--- Aim of the exercise ---
Note each line of the entries that includes "pink". Then copy those lines.
++++ Records to use ++++
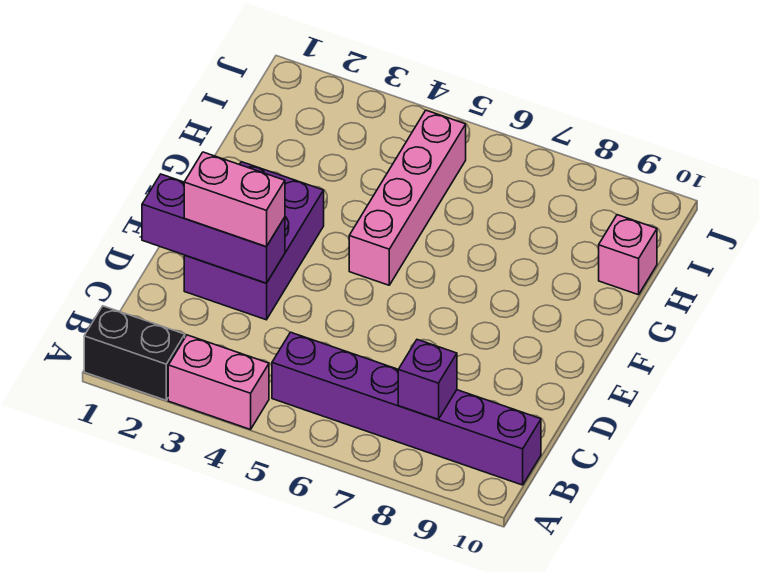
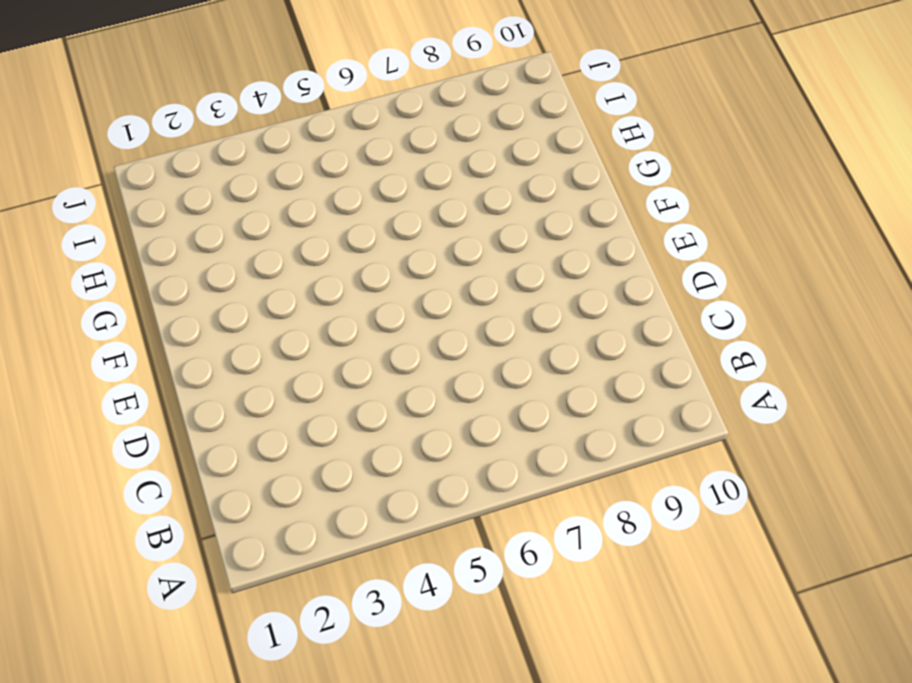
none -> black brick A1:A2 level 1
none -> pink brick A3:A4 level 1

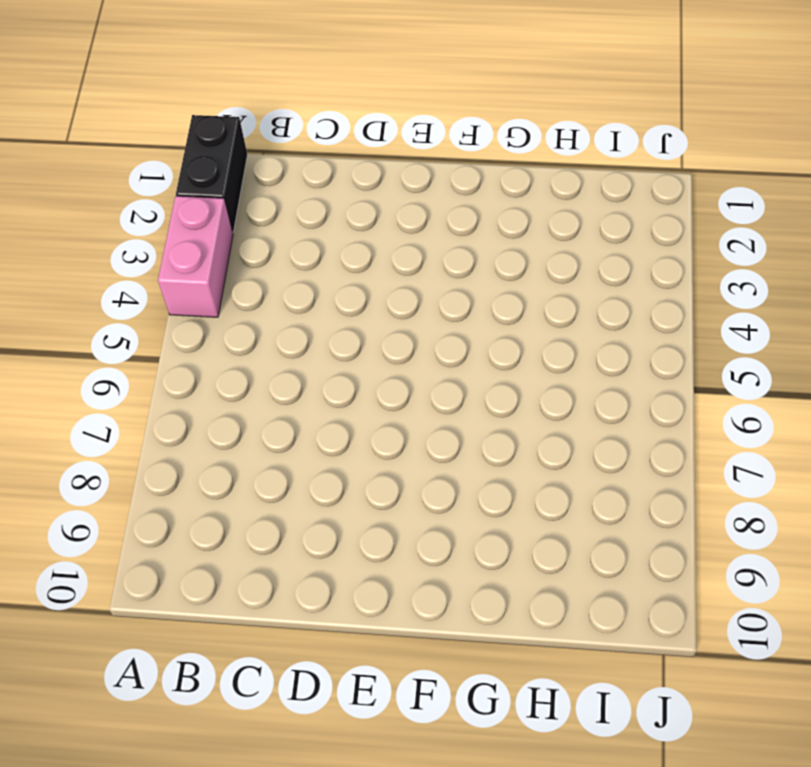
none -> purple brick B5:B10 level 1
none -> purple brick D2:F3 level 1

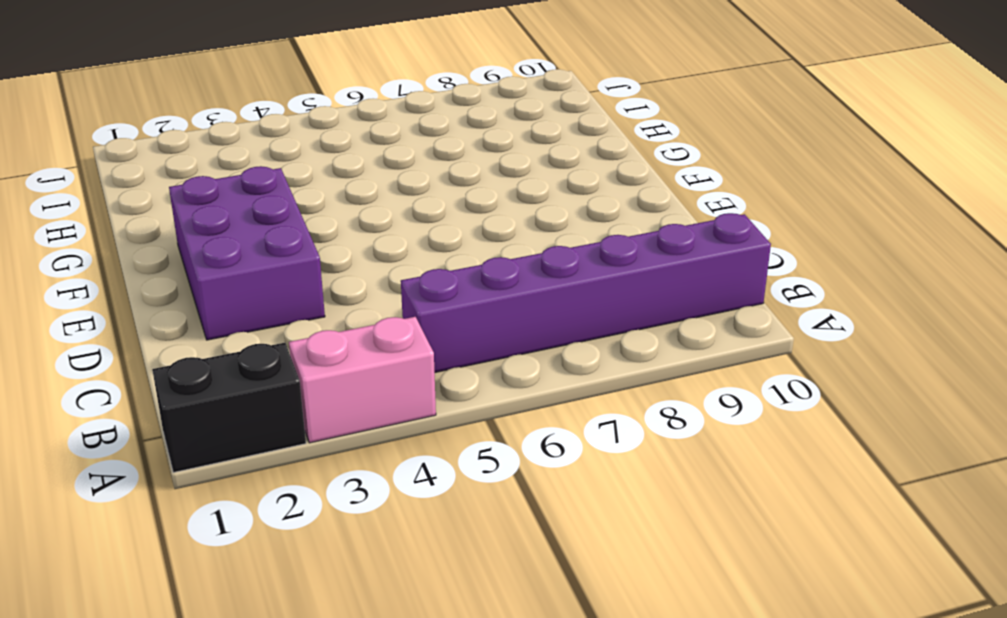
none -> pink brick F5:I5 level 1
none -> pink brick H10 level 1

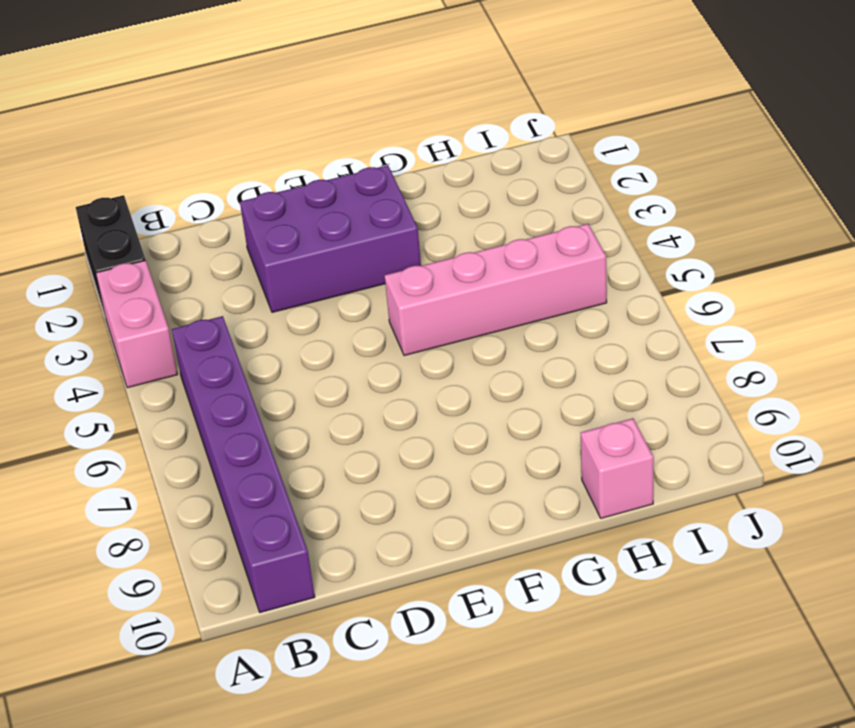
none -> purple brick B8 level 2
none -> purple brick D1:D3 level 2

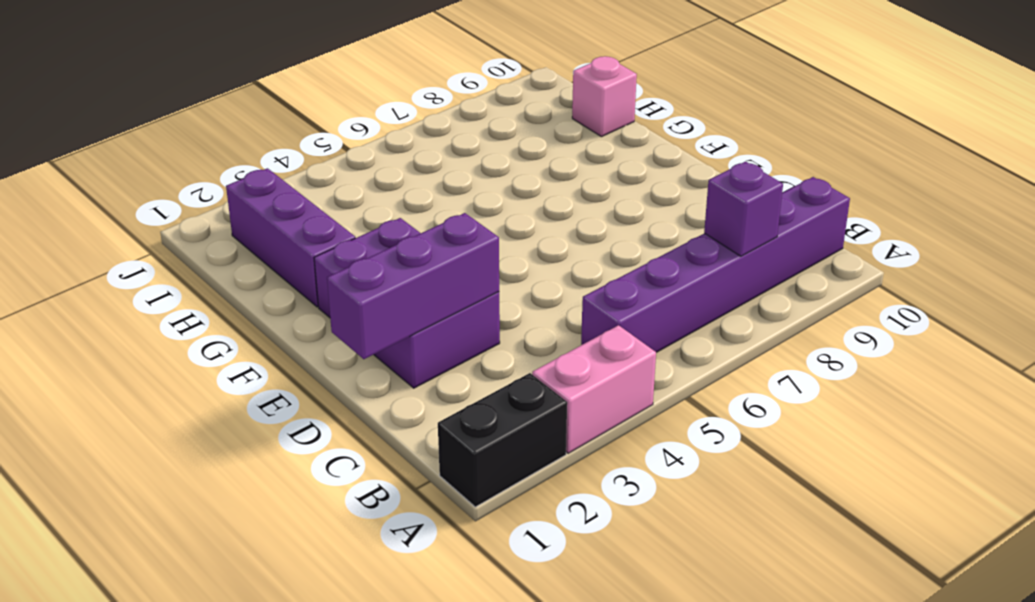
purple brick G2:I2 level 1 -> none
none -> pink brick F5:I5 level 1
none -> pink brick D2:D3 level 3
++++
--- Answer below ---
none -> pink brick A3:A4 level 1
none -> pink brick F5:I5 level 1
none -> pink brick H10 level 1
none -> pink brick F5:I5 level 1
none -> pink brick D2:D3 level 3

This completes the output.